Object correspondence data:
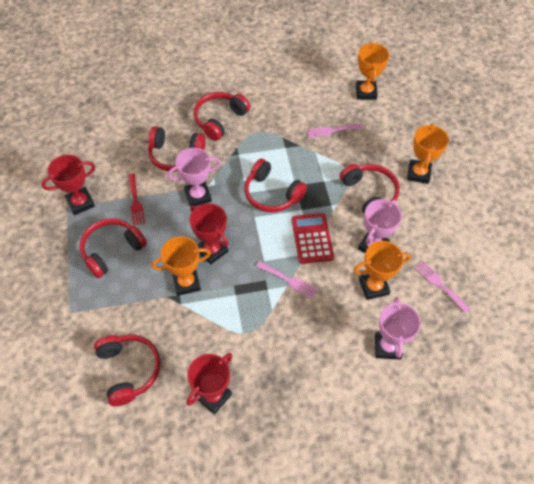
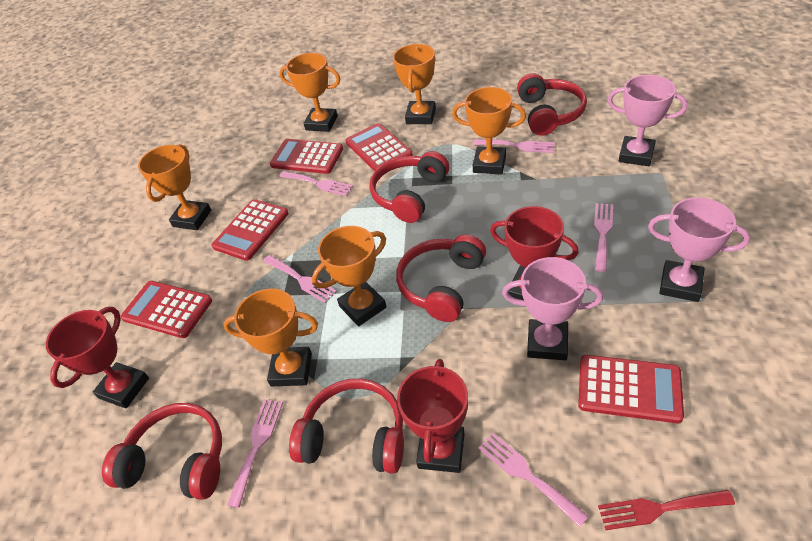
orange trophy: 4 -> 6
pink fork: 3 -> 6
red calculator: 1 -> 5
red headphones: 6 -> 5

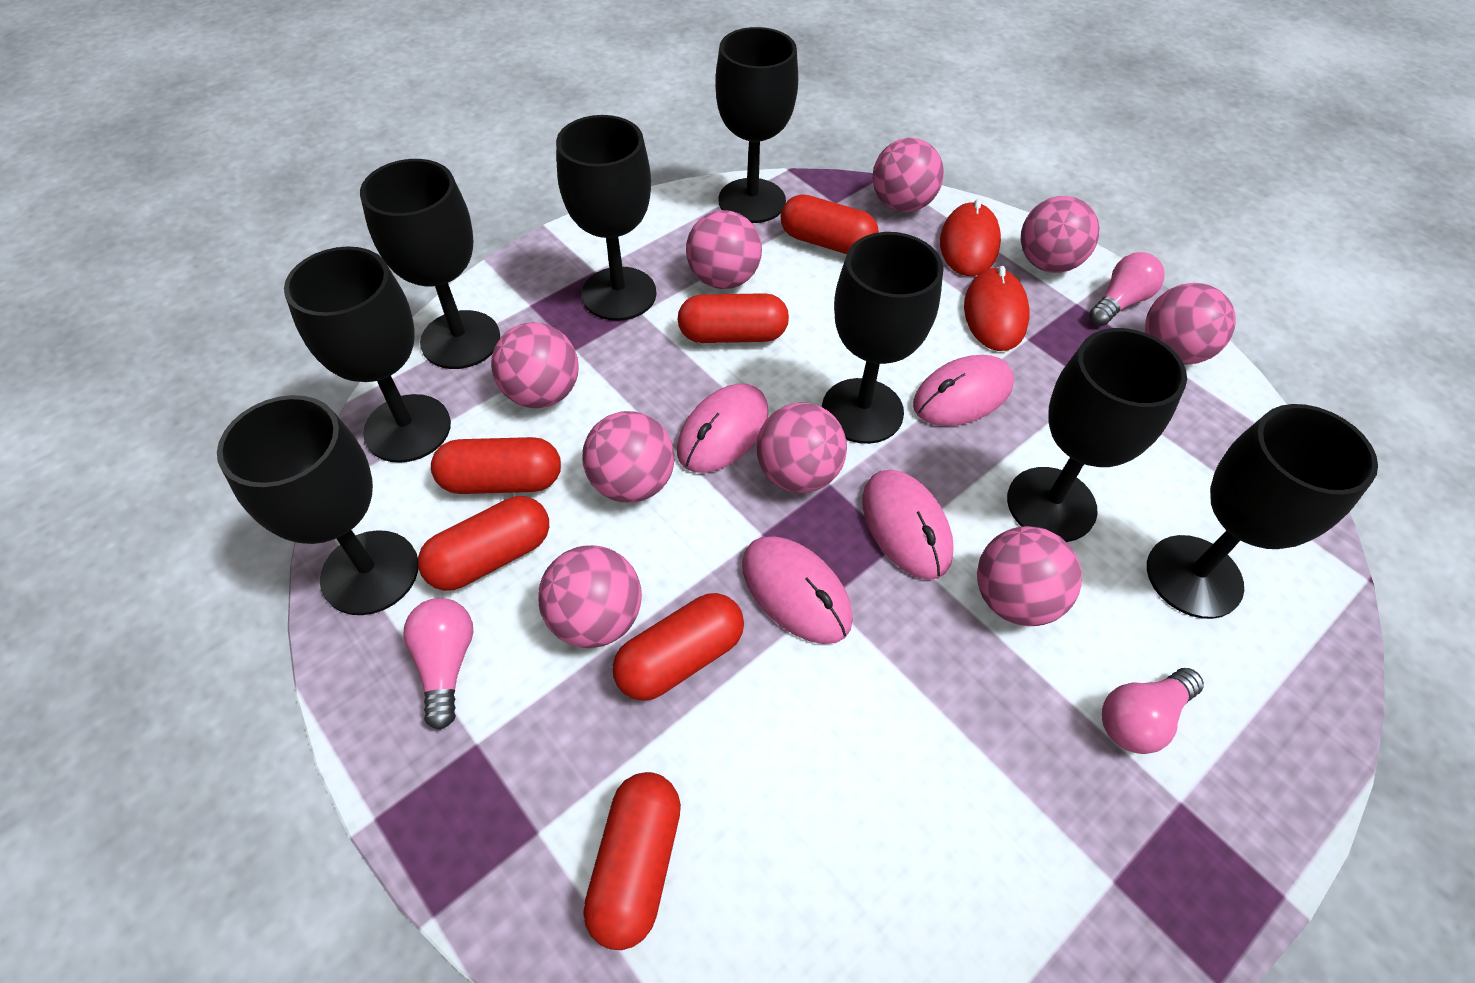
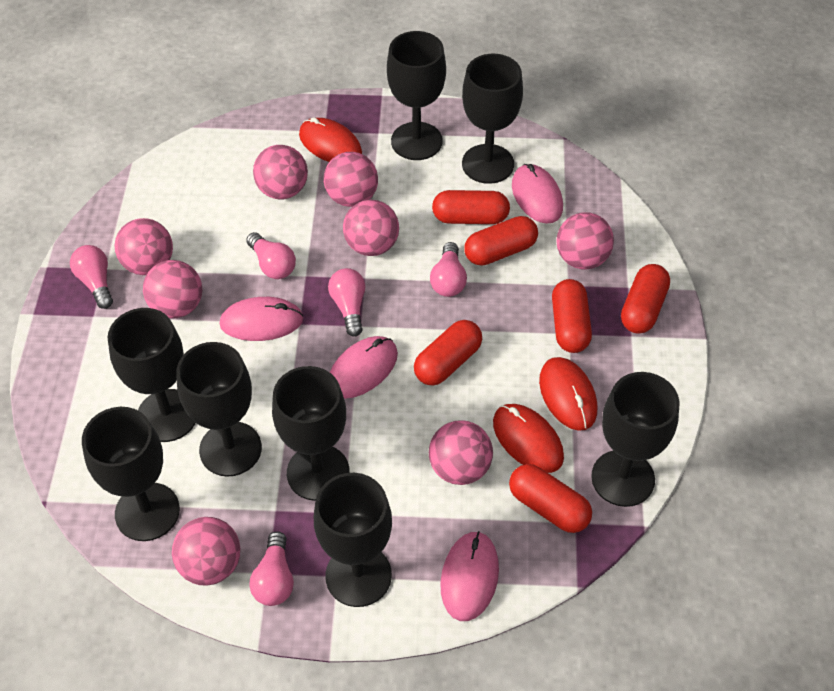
pink ball: 9 -> 8
pink light bulb: 3 -> 5
red mouse: 2 -> 3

- Work item -
Looking at the records above, how many of their lines carry the string "pink"? Answer with the number and nothing else.

- Answer space -
3